──────── Data to examine

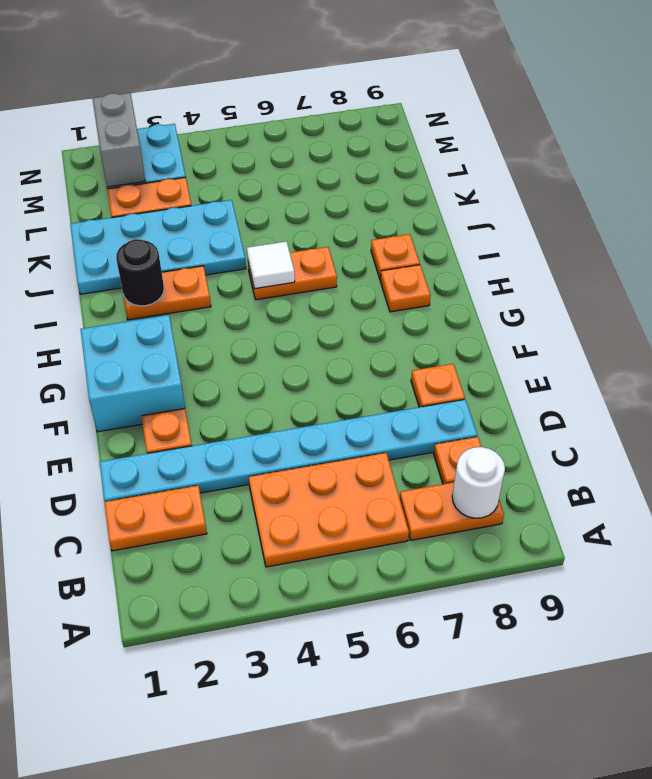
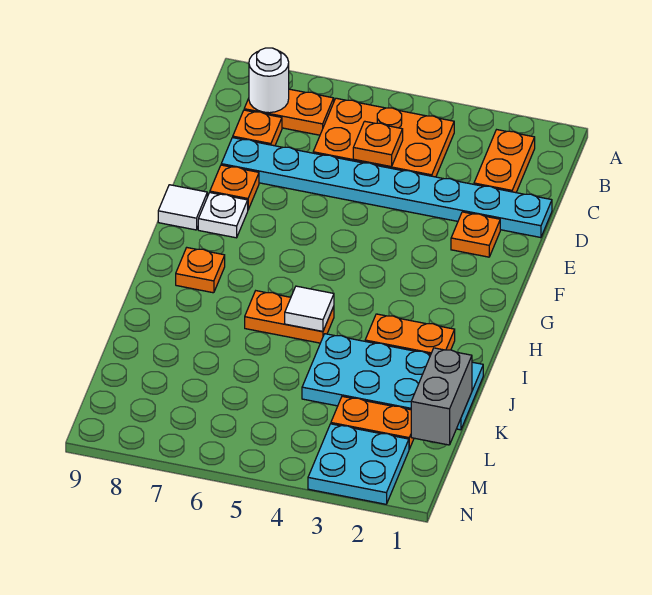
orange plate C1:C2 level 1 -> orange plate B2:C2 level 1
cyan brick F1:G2 level 1 -> none
none -> white plate F8 level 1
none -> white tile F9 level 1
black round brick I2 level 2 -> none
orange plate I8 level 1 -> orange plate C5 level 2
grey brick M2:N2 level 2 -> grey brick K1:L1 level 2

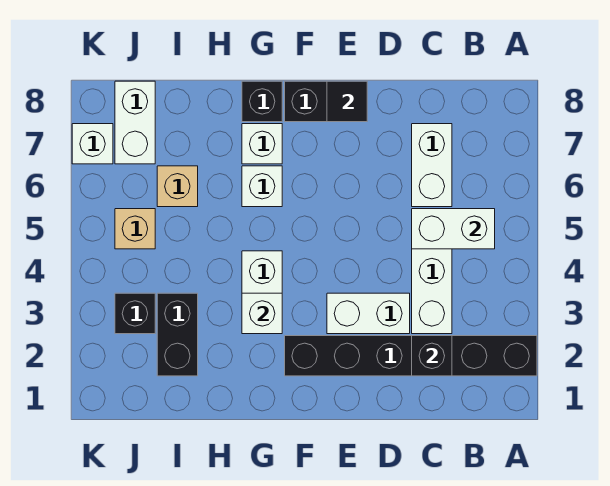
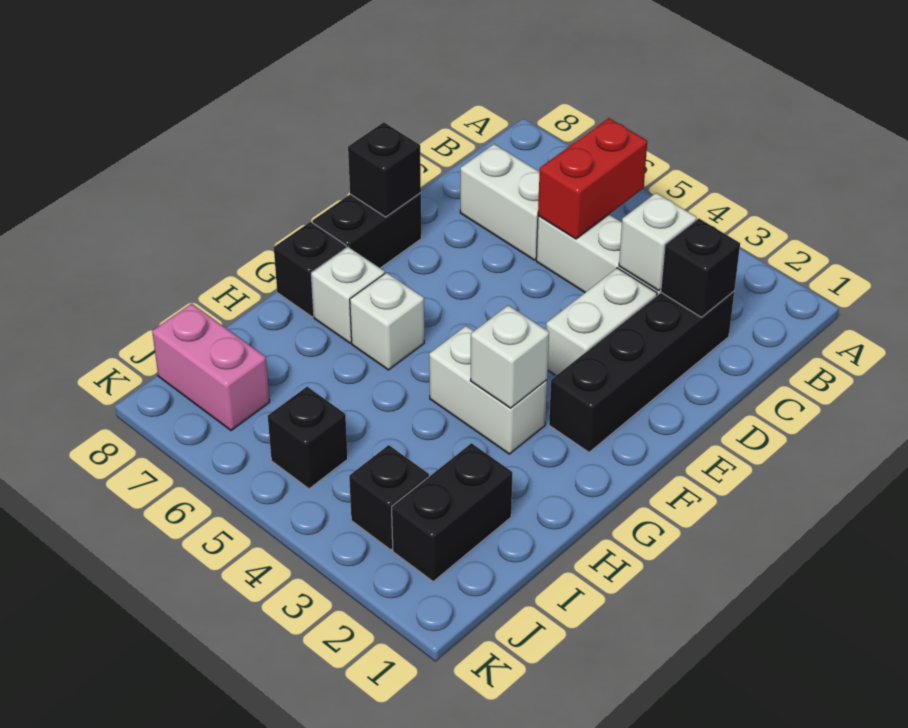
black brick A2:F2 level 1 -> black brick C2:F2 level 1
white brick B5:C5 level 2 -> red brick B5:C5 level 2
black tile E8 level 2 -> black brick E8 level 2
black brick I2:I3 level 1 -> black brick I2:J2 level 1
tan brick I6 level 1 -> none
tan brick J5 level 1 -> black brick J5 level 1
white brick J7:J8 level 1 -> pink brick J7:J8 level 1
white brick K7 level 1 -> white brick C3 level 2

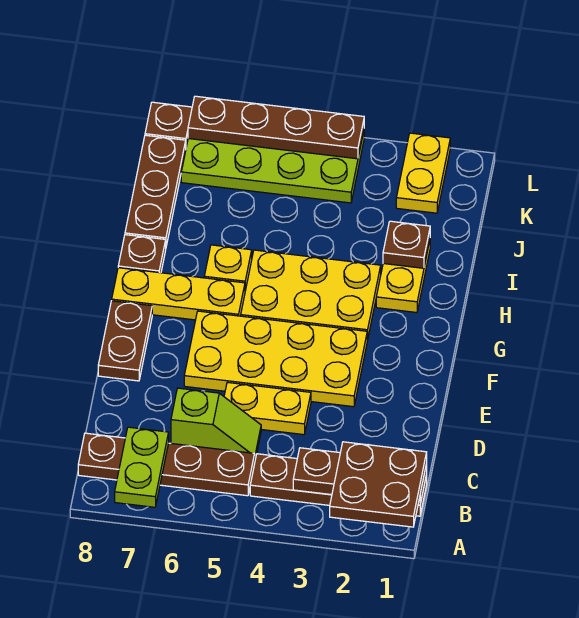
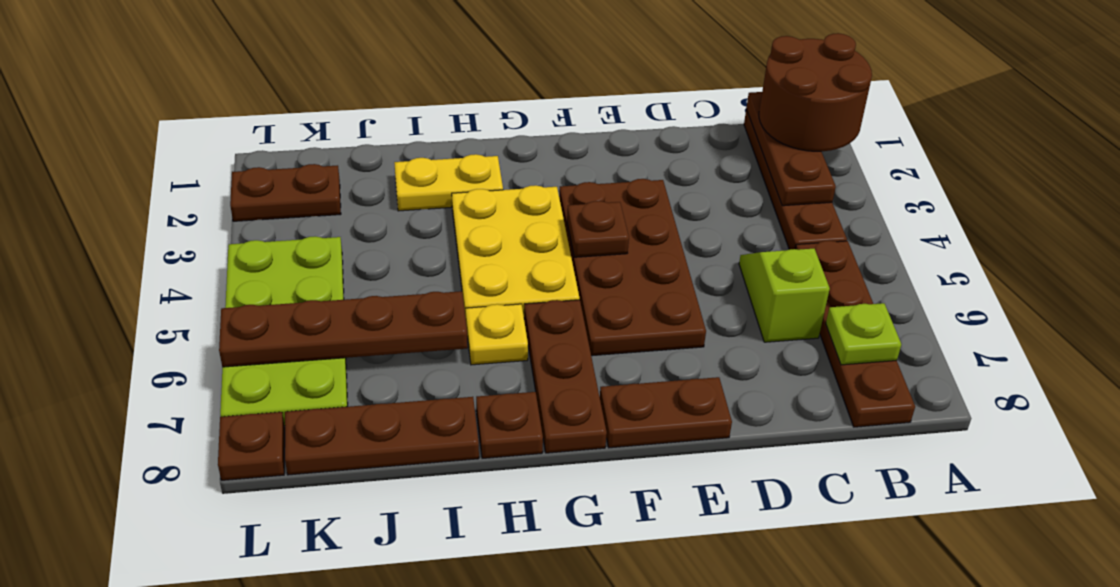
brown plate A1:B2 level 3 -> brown round brick A1:B2 level 3
lime plate A7:B7 level 2 -> lime plate B7 level 2
yellow plate D4:D5 level 1 -> none
yellow plate E3:F6 level 1 -> brown plate E3:F6 level 1
yellow plate G6:G8 level 1 -> brown plate G6:G8 level 1
brown plate I2 level 2 -> brown plate F4 level 2
yellow plate K2:L2 level 1 -> brown plate K2:L2 level 1
brown plate L4:L7 level 2 -> brown plate I6:L6 level 2

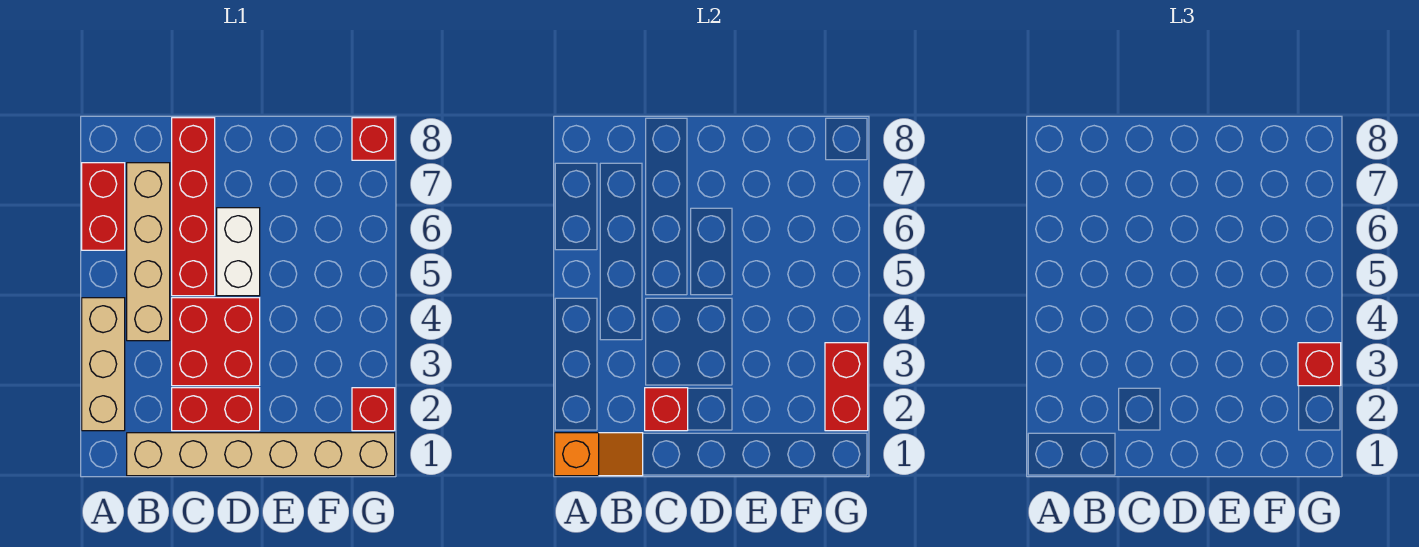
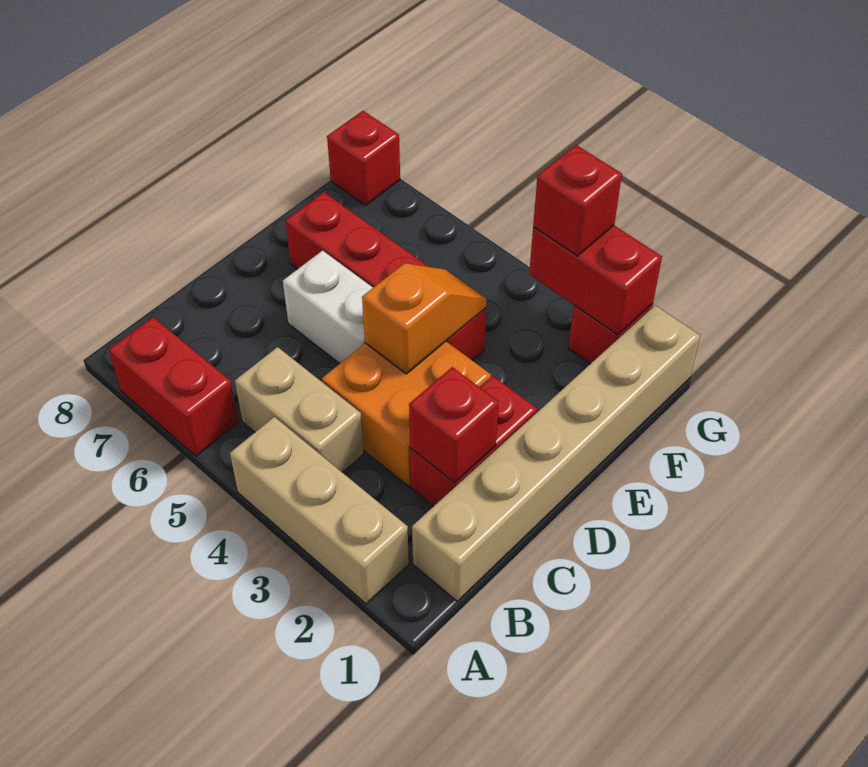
orange slope A1:B1 level 2 top A -> orange slope D4:E4 level 2 top D
tan brick B4:B7 level 1 -> tan brick B4:B5 level 1
red brick C3:D4 level 1 -> orange brick C3:D4 level 1
red brick C5:C8 level 1 -> red brick E4:E7 level 1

────────────────

Using the listing above, repeat word for word each line from the one with "lime plate A7:B7" down to the one with "orange slope A1:B1", both included. Omit all pictures.

Finished task
lime plate A7:B7 level 2 -> lime plate B7 level 2
yellow plate D4:D5 level 1 -> none
yellow plate E3:F6 level 1 -> brown plate E3:F6 level 1
yellow plate G6:G8 level 1 -> brown plate G6:G8 level 1
brown plate I2 level 2 -> brown plate F4 level 2
yellow plate K2:L2 level 1 -> brown plate K2:L2 level 1
brown plate L4:L7 level 2 -> brown plate I6:L6 level 2

orange slope A1:B1 level 2 top A -> orange slope D4:E4 level 2 top D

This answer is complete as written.